TASK REQUIREMENTS: In the listing that follows, the lines starting at the one containing "purple carrot: [122,237,215,261]" and ending at the one containing "red eraser: [108,283,174,337]" are to be returned exactly, both boundary lines included, and no others.

EXTRACTED MATERIAL:
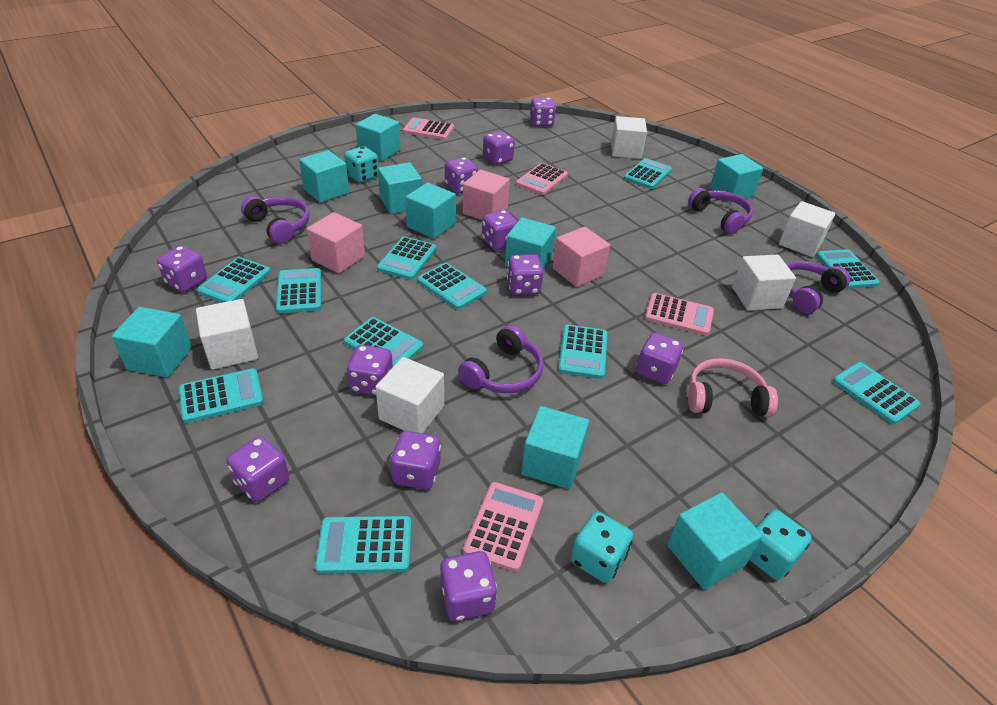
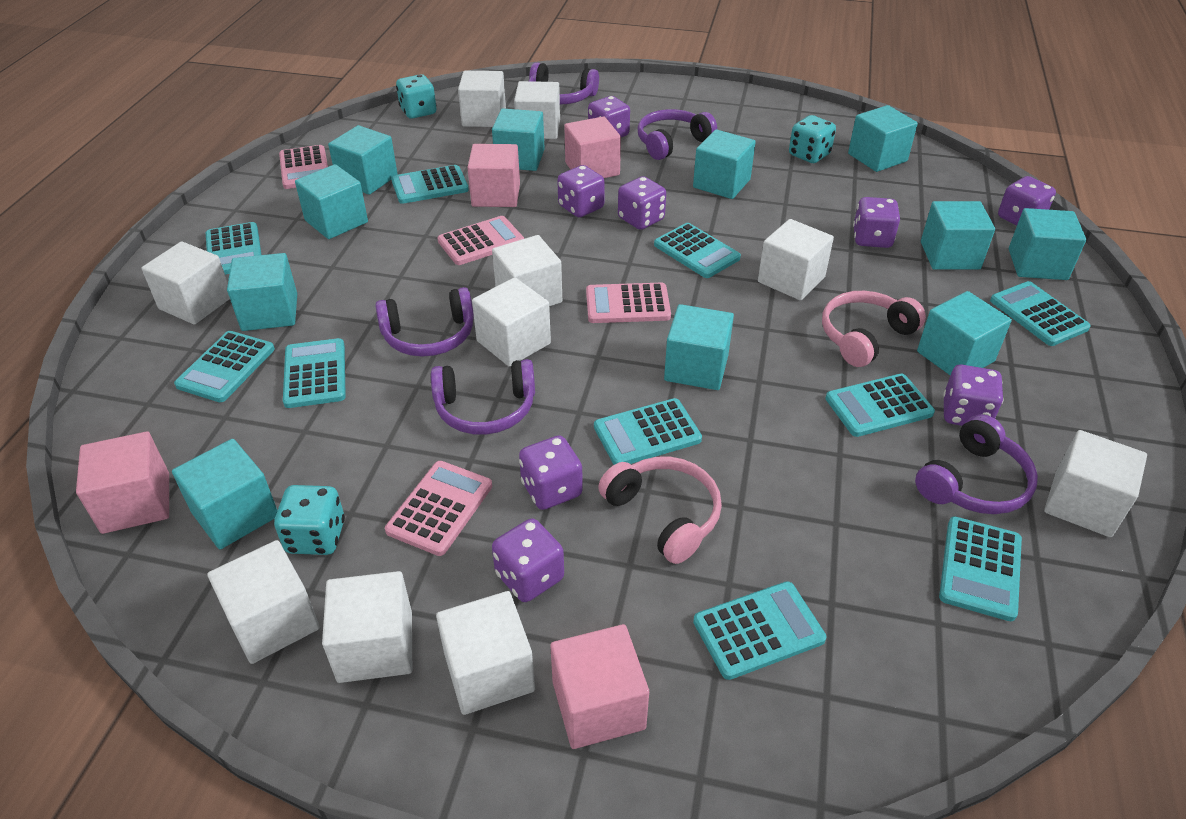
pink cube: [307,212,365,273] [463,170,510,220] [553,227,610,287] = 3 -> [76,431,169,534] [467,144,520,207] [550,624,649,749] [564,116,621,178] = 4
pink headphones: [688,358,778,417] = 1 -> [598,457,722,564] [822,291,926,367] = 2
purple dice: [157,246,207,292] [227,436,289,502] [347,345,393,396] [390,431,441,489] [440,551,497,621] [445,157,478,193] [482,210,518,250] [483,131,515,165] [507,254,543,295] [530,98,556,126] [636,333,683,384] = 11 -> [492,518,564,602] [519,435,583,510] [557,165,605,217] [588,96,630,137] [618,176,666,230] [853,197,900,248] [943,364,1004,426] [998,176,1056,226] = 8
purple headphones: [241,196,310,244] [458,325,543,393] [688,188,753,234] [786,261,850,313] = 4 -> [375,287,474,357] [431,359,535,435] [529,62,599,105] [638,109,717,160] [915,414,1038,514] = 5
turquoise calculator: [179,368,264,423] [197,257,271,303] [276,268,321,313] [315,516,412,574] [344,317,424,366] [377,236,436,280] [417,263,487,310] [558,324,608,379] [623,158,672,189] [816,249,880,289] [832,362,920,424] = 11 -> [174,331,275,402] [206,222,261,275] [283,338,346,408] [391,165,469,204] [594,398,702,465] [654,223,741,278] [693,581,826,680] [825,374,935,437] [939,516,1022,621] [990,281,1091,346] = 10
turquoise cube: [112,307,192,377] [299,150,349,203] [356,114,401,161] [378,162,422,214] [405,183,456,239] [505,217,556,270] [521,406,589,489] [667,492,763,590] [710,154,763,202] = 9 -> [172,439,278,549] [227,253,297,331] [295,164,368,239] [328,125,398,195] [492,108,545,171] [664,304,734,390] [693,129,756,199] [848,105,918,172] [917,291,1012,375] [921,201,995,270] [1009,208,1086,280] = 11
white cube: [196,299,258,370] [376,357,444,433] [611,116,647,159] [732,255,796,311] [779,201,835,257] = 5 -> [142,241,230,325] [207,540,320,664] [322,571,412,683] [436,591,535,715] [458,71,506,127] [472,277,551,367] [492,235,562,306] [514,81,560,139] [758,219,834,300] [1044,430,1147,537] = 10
* * *
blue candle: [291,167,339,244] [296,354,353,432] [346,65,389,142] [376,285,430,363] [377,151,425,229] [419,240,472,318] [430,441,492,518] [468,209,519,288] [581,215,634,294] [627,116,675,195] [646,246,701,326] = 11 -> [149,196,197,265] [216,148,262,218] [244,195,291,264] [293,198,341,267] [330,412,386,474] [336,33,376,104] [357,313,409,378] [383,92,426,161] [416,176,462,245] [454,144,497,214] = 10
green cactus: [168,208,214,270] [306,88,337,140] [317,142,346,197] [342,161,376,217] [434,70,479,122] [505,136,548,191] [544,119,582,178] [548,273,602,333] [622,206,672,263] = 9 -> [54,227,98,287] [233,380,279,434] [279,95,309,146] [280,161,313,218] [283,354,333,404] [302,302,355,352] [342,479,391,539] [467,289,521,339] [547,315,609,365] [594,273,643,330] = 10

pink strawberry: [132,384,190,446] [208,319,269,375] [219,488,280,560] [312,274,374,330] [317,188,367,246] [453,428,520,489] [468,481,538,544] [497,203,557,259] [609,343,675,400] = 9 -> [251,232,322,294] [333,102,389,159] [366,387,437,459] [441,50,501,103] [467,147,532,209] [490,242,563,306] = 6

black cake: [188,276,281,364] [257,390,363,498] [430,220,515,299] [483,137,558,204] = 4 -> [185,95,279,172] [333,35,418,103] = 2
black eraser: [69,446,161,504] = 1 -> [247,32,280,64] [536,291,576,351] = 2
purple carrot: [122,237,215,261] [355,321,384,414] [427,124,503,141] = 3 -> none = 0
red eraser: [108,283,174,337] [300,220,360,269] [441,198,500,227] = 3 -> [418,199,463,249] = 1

WRITTEN RESPONSE:
purple carrot: [122,237,215,261] [355,321,384,414] [427,124,503,141] = 3 -> none = 0
red eraser: [108,283,174,337] [300,220,360,269] [441,198,500,227] = 3 -> [418,199,463,249] = 1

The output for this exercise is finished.